* **TASK INSTRUCTIONS**
Keep the pictures out, and restate the listing that follows exactly as written.

* **DATASET CONTENT**
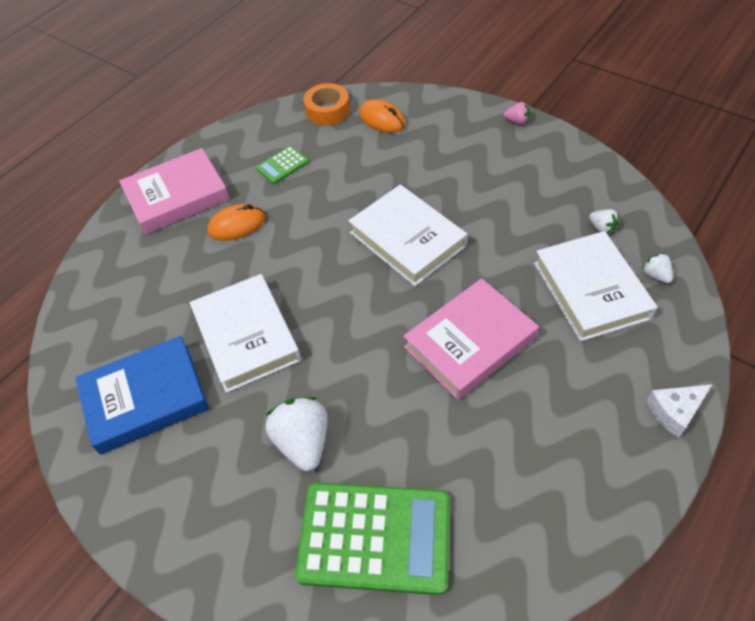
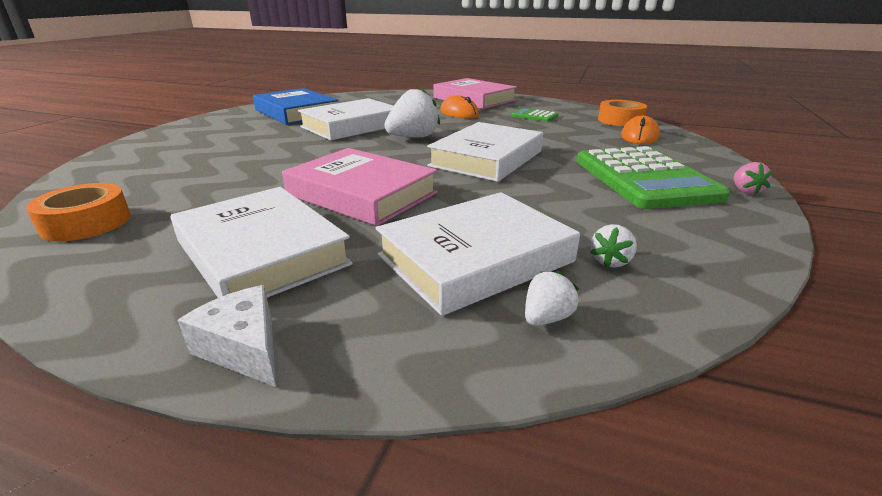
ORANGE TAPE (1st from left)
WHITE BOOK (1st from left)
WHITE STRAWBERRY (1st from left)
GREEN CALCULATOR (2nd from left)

* **OUTPUT**
ORANGE TAPE (1st from left)
WHITE BOOK (1st from left)
WHITE STRAWBERRY (1st from left)
GREEN CALCULATOR (2nd from left)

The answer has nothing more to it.